:: Information supplied ::

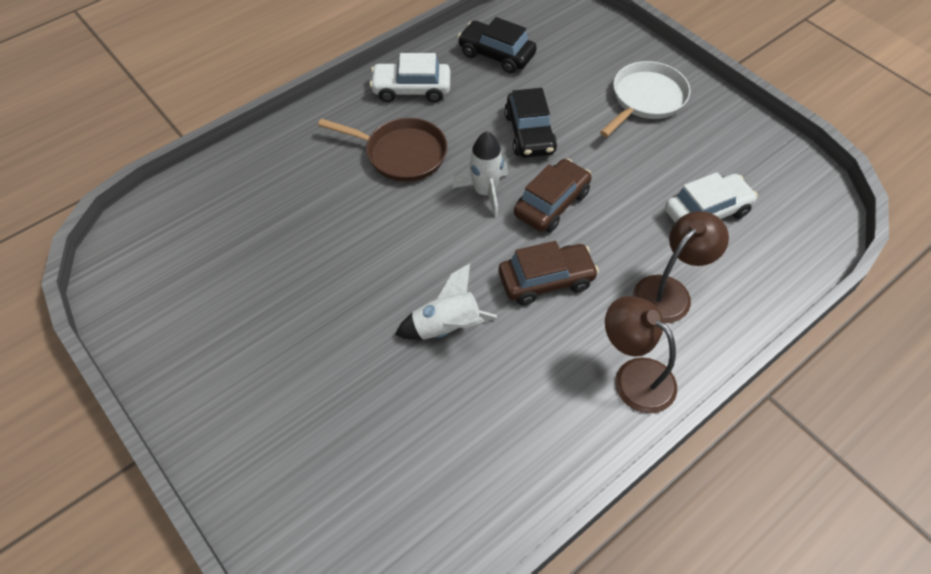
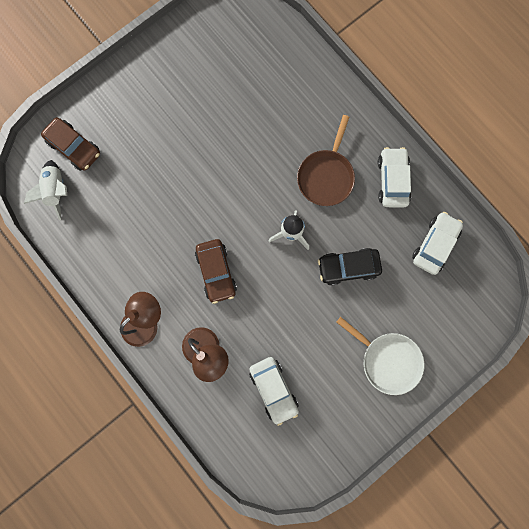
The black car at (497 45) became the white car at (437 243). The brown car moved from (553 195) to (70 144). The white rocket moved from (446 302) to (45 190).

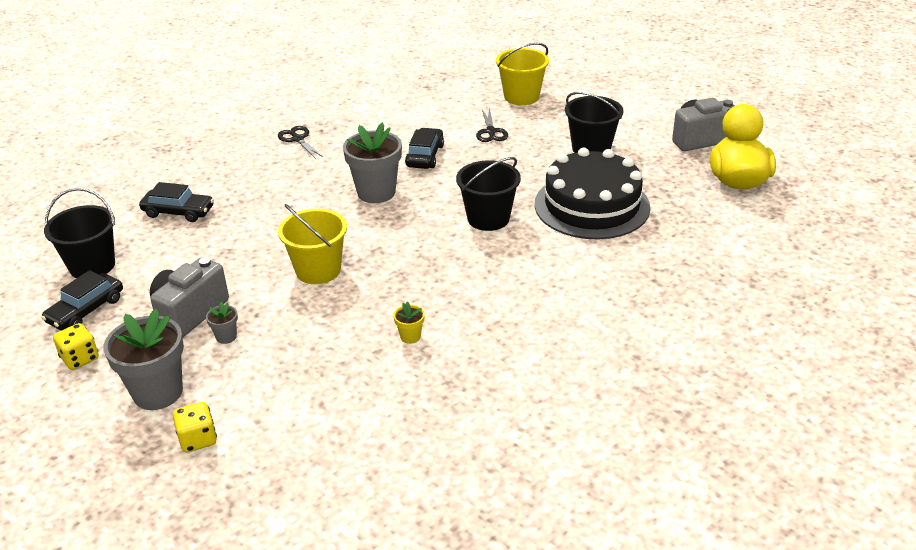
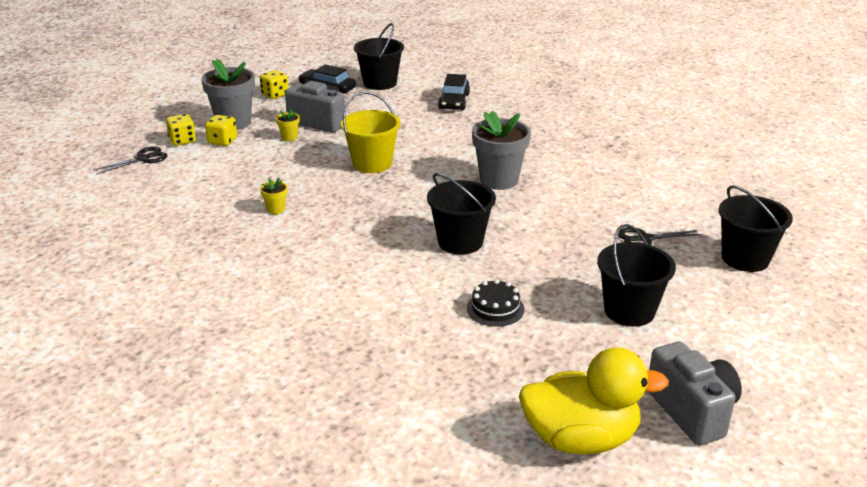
The yellow bucket at (522 74) became the black bucket at (756 228). The black scissors moved from (300 142) to (130 160). The black car at (424 148) disappeared. The black cake at (592 193) changed to 0.42 times the size. The grey flower pot at (222 323) became the yellow flower pot at (288 125). The yellow dice at (221 130) appeared.

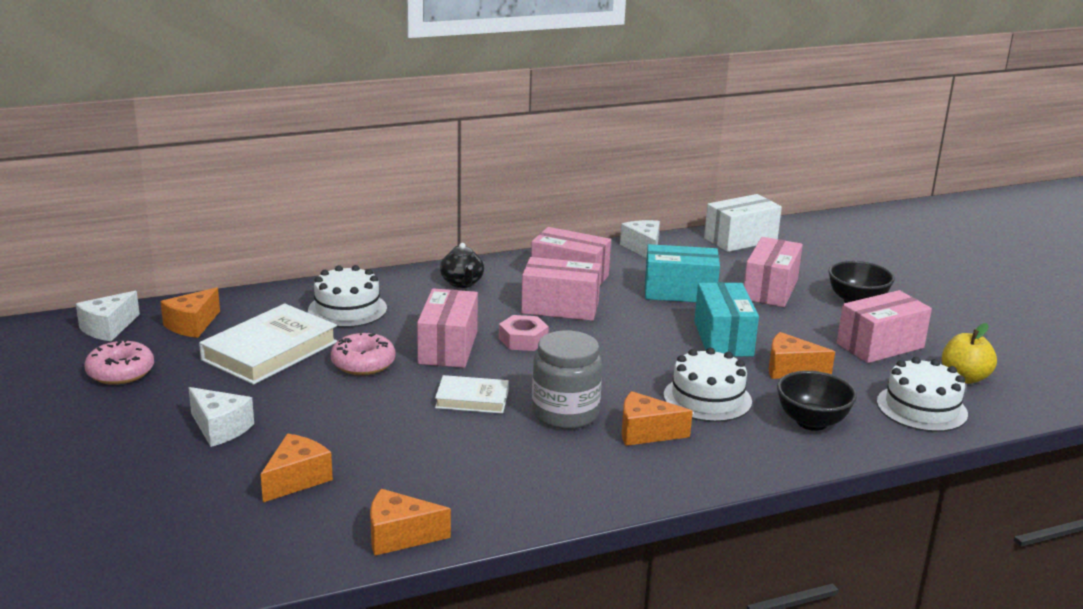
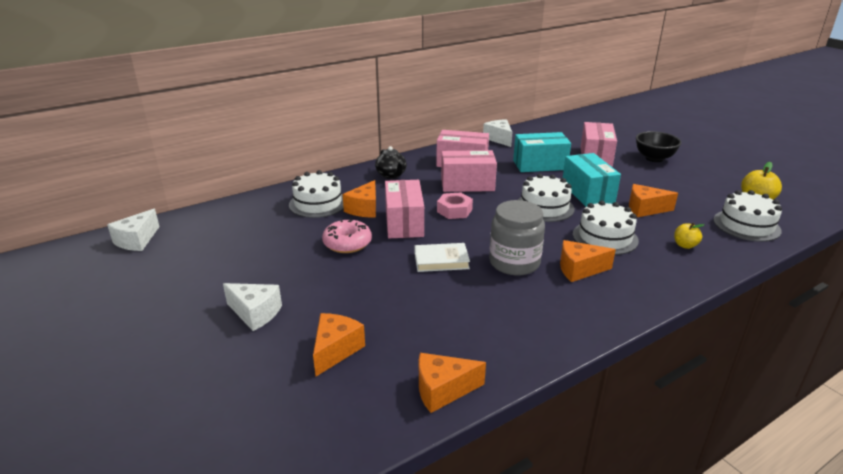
The white box at (743 223) disappeared. The orange cheese moved from (190 312) to (359 199). The pink box at (884 326) disappeared. The white book at (268 344) disappeared. The pink donut at (119 362) disappeared. The black bowl at (817 401) was replaced by the yellow apple at (689 236). The white cake at (546 198) appeared.

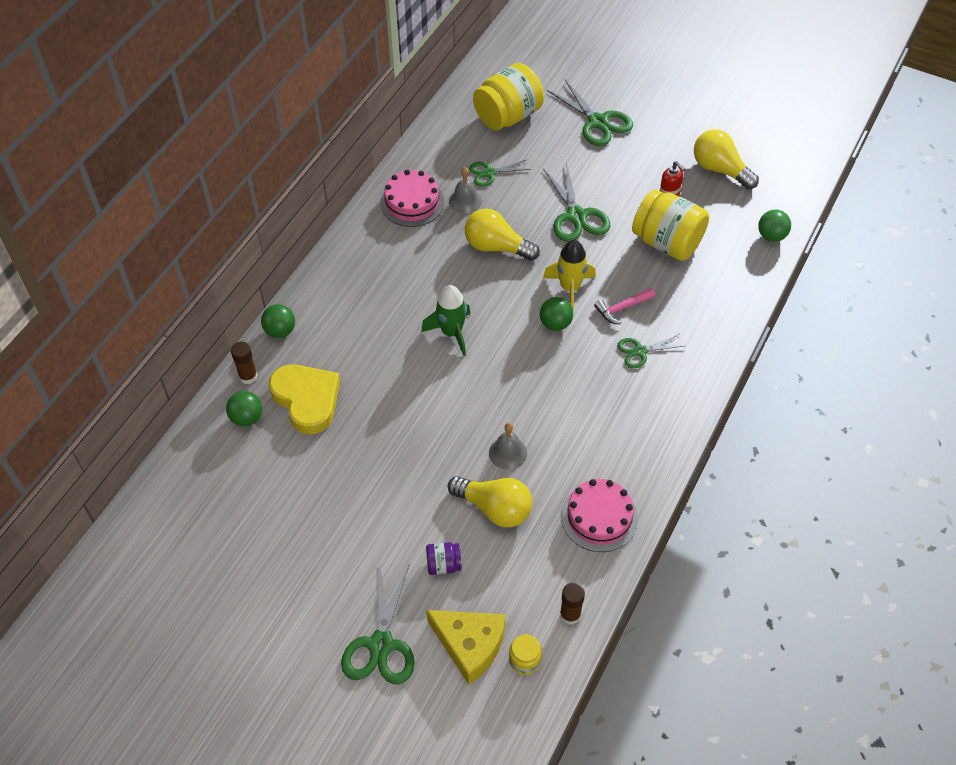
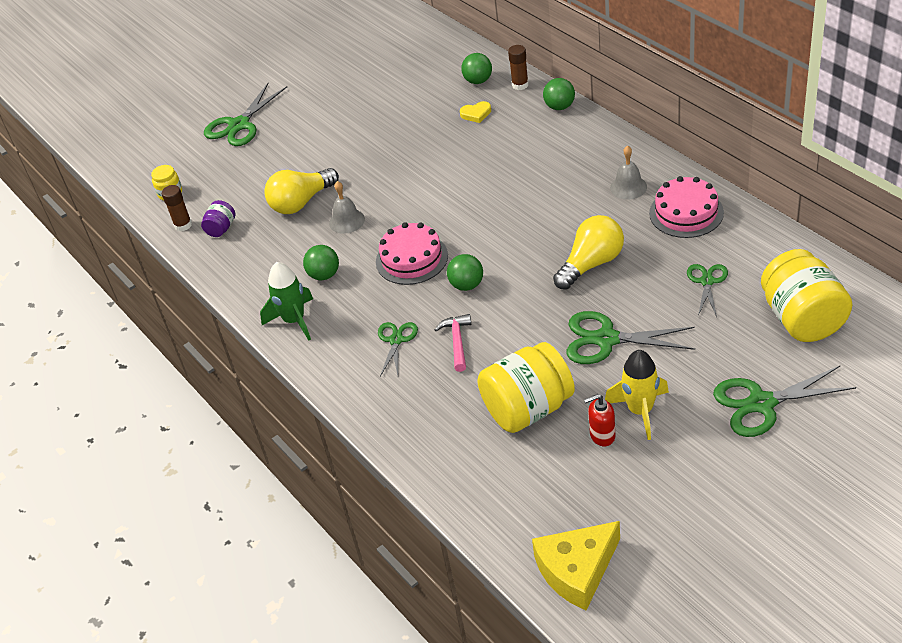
The yellow light bulb at (726 159) disappeared. The grey bell moved from (465 190) to (628 173). The green ball moved from (774 226) to (321 262). The yellow rocket moved from (569 274) to (637 395). The green rocket moved from (446 320) to (286 301). The yellow heart at (304 399) changed to 0.44 times the size. The pink cake moved from (599 515) to (412 253). The purple jar moved from (444 558) to (218 218). The green scissors at (377 624) turned 90 degrees counterclockwise. The yellow cheese moved from (465 647) to (576 566).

:: About this exercise ::
Every line from the start of the material through the line holding "The yellow bucket" must be returned exactly, and the pictures must not.

:: Response box ::
The black car at (497 45) became the white car at (437 243). The brown car moved from (553 195) to (70 144). The white rocket moved from (446 302) to (45 190).

The yellow bucket at (522 74) became the black bucket at (756 228). The black scissors moved from (300 142) to (130 160). The black car at (424 148) disappeared. The black cake at (592 193) changed to 0.42 times the size. The grey flower pot at (222 323) became the yellow flower pot at (288 125). The yellow dice at (221 130) appeared.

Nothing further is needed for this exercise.